──────── Data

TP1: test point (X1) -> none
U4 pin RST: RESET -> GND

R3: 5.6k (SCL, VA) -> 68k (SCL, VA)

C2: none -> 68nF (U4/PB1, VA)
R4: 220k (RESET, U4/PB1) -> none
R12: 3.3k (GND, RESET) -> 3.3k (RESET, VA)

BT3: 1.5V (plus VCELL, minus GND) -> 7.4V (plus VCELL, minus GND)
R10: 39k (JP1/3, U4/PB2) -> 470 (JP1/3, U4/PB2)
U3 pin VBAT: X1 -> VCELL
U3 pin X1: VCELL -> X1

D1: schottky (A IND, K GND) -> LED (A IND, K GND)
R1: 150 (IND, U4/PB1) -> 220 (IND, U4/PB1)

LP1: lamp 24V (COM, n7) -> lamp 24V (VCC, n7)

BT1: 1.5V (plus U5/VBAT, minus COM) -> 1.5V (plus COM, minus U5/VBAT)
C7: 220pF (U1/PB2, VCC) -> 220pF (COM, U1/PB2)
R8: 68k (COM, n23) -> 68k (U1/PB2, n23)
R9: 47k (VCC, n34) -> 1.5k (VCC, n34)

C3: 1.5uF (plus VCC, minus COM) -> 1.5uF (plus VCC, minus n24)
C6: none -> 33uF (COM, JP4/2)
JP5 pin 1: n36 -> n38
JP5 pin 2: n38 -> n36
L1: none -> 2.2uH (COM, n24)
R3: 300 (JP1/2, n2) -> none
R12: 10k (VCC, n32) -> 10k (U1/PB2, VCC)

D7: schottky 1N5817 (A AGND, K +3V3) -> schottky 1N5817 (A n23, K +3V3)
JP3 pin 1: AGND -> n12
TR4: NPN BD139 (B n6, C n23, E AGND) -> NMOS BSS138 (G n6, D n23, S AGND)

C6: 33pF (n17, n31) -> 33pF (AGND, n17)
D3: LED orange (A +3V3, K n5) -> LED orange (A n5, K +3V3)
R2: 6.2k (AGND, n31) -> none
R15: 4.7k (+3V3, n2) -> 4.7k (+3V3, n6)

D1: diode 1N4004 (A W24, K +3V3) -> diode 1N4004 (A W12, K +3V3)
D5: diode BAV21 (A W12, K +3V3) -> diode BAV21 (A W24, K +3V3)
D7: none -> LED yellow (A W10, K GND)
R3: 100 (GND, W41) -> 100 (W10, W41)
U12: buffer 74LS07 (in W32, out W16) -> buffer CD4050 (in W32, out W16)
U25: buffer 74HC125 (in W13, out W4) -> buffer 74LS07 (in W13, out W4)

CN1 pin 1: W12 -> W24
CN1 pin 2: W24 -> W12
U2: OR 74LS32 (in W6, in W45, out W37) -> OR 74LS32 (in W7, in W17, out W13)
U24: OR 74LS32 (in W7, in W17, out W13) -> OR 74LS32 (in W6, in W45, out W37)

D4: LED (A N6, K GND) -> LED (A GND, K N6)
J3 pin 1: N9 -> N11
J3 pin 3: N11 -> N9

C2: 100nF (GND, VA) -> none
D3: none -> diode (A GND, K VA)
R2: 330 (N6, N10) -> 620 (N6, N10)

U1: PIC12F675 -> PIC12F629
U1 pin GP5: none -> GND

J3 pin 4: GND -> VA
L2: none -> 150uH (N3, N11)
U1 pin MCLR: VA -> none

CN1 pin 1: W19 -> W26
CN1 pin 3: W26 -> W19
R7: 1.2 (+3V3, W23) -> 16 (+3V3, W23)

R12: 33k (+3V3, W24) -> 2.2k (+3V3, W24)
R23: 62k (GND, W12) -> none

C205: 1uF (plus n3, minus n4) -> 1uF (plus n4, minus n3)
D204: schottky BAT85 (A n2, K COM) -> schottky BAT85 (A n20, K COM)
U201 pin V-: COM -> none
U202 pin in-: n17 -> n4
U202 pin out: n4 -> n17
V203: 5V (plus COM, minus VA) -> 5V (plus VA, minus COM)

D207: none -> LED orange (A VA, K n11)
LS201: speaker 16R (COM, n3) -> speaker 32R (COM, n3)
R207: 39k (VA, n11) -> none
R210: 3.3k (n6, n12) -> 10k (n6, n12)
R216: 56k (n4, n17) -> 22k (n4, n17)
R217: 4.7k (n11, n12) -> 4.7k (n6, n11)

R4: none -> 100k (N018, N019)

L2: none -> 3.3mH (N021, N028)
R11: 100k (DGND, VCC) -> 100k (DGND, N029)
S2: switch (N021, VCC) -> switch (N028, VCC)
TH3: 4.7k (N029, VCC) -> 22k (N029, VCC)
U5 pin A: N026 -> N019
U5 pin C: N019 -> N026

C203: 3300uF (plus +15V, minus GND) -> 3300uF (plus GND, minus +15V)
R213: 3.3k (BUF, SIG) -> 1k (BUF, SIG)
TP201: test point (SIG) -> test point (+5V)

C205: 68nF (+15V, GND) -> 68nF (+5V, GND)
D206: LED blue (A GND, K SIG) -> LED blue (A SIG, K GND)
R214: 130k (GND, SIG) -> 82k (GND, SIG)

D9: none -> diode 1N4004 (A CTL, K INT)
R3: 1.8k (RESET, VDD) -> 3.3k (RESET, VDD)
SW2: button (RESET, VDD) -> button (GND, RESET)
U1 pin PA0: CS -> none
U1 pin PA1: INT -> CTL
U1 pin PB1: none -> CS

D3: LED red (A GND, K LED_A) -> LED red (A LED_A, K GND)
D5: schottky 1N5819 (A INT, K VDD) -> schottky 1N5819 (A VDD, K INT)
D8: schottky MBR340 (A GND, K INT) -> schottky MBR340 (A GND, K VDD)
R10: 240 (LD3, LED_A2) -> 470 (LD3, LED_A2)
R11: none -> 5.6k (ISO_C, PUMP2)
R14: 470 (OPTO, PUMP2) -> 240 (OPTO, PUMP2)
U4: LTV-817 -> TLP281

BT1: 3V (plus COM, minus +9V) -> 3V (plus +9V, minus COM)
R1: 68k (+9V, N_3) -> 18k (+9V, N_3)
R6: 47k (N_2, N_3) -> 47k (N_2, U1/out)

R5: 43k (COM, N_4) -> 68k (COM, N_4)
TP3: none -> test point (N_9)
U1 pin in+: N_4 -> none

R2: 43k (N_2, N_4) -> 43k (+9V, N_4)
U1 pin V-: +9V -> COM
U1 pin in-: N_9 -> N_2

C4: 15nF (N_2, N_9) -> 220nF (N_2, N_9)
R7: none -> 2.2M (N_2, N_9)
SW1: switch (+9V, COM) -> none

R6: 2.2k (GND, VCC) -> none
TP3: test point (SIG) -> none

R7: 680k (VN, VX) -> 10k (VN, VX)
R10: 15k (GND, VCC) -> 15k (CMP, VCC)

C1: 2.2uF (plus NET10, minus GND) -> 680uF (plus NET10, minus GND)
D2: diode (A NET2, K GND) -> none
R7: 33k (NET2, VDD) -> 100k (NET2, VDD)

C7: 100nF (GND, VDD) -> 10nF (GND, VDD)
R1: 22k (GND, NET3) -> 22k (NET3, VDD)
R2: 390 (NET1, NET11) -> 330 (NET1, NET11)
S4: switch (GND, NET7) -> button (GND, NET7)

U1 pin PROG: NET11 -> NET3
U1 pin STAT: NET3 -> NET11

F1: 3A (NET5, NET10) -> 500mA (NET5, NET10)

────────────────

**Work order**
Using the entries above, quote each line verbatim from the first through the line that contains "R2: 6.2k (AGND, n31) -> none".

**Written response**
TP1: test point (X1) -> none
U4 pin RST: RESET -> GND

R3: 5.6k (SCL, VA) -> 68k (SCL, VA)

C2: none -> 68nF (U4/PB1, VA)
R4: 220k (RESET, U4/PB1) -> none
R12: 3.3k (GND, RESET) -> 3.3k (RESET, VA)

BT3: 1.5V (plus VCELL, minus GND) -> 7.4V (plus VCELL, minus GND)
R10: 39k (JP1/3, U4/PB2) -> 470 (JP1/3, U4/PB2)
U3 pin VBAT: X1 -> VCELL
U3 pin X1: VCELL -> X1

D1: schottky (A IND, K GND) -> LED (A IND, K GND)
R1: 150 (IND, U4/PB1) -> 220 (IND, U4/PB1)

LP1: lamp 24V (COM, n7) -> lamp 24V (VCC, n7)

BT1: 1.5V (plus U5/VBAT, minus COM) -> 1.5V (plus COM, minus U5/VBAT)
C7: 220pF (U1/PB2, VCC) -> 220pF (COM, U1/PB2)
R8: 68k (COM, n23) -> 68k (U1/PB2, n23)
R9: 47k (VCC, n34) -> 1.5k (VCC, n34)

C3: 1.5uF (plus VCC, minus COM) -> 1.5uF (plus VCC, minus n24)
C6: none -> 33uF (COM, JP4/2)
JP5 pin 1: n36 -> n38
JP5 pin 2: n38 -> n36
L1: none -> 2.2uH (COM, n24)
R3: 300 (JP1/2, n2) -> none
R12: 10k (VCC, n32) -> 10k (U1/PB2, VCC)

D7: schottky 1N5817 (A AGND, K +3V3) -> schottky 1N5817 (A n23, K +3V3)
JP3 pin 1: AGND -> n12
TR4: NPN BD139 (B n6, C n23, E AGND) -> NMOS BSS138 (G n6, D n23, S AGND)

C6: 33pF (n17, n31) -> 33pF (AGND, n17)
D3: LED orange (A +3V3, K n5) -> LED orange (A n5, K +3V3)
R2: 6.2k (AGND, n31) -> none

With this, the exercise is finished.